Set down exactly, and only, the lines from the one with "R217: 6.8k (CMP, VA) -> 91k (CMP, VA)" to the final line of the entries, both included.

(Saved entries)
******************************

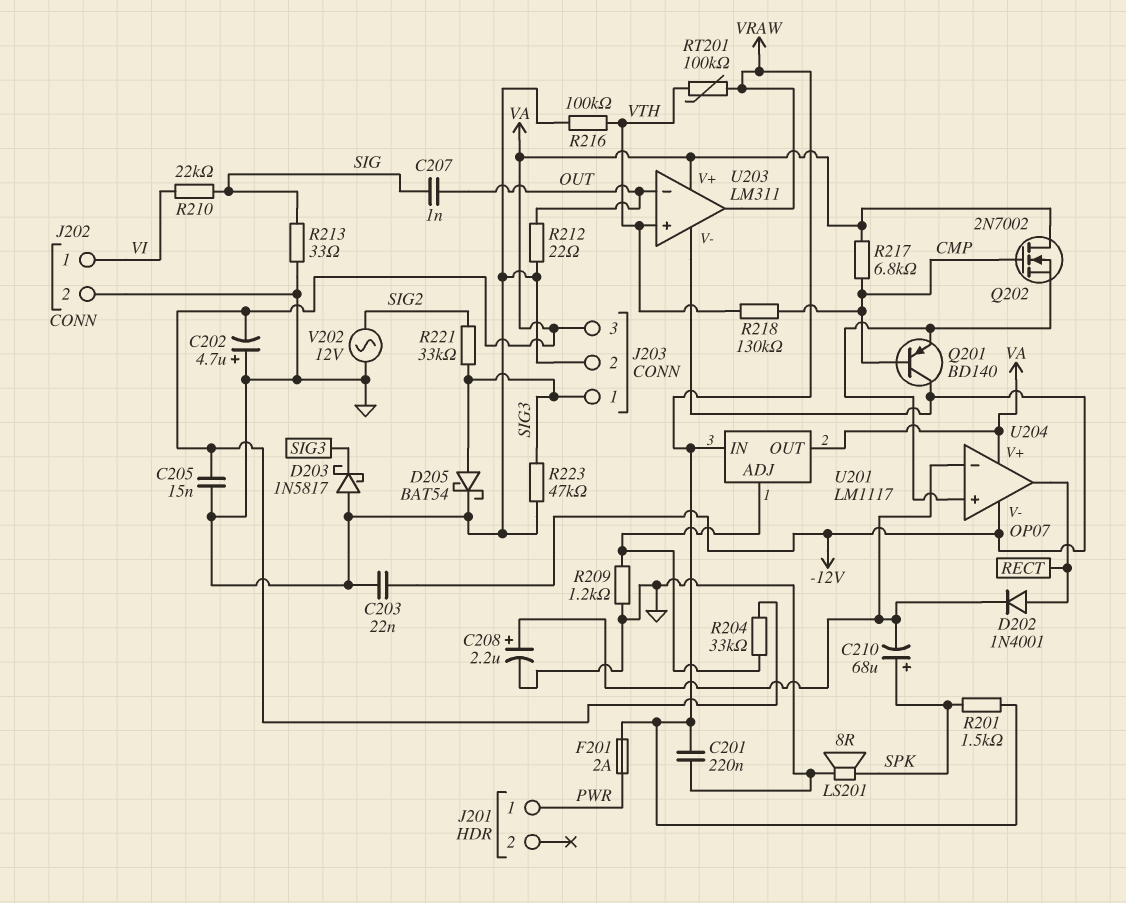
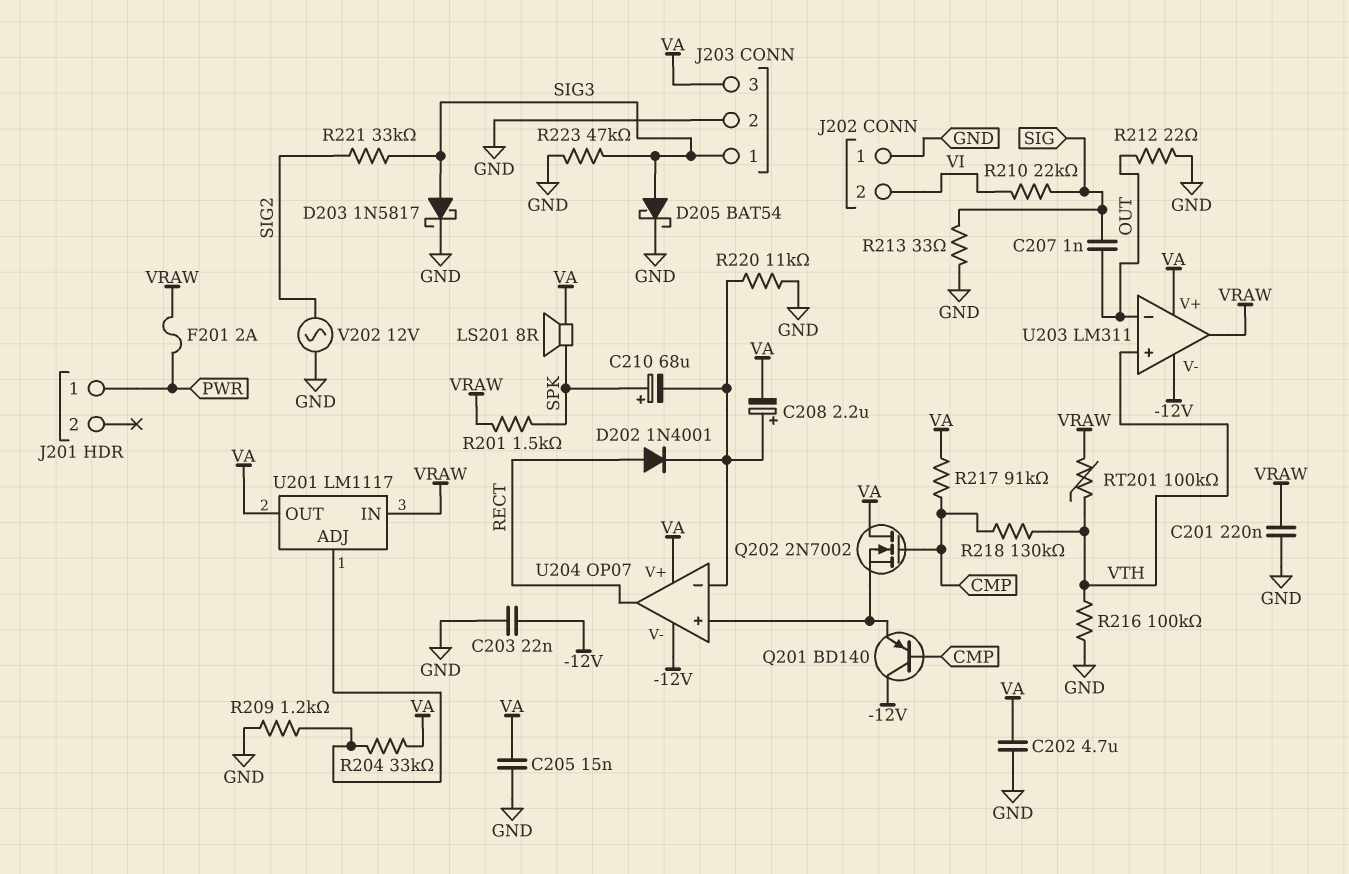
C202: 4.7uF (plus GND, minus VA) -> 4.7uF (GND, VA)
C208: 2.2uF (plus U204/in-, minus GND) -> 2.2uF (plus U204/in-, minus VA)
D203: schottky 1N5817 (A GND, K SIG3) -> schottky 1N5817 (A SIG3, K GND)
J202 pin 1: VI -> GND
J202 pin 2: GND -> VI
LS201: speaker 8R (GND, SPK) -> speaker 8R (SPK, VA)
R217: 6.8k (CMP, VA) -> 91k (CMP, VA)
R220: none -> 11k (GND, U204/in-)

******************************

*EXPECTED ANSWER*:
R217: 6.8k (CMP, VA) -> 91k (CMP, VA)
R220: none -> 11k (GND, U204/in-)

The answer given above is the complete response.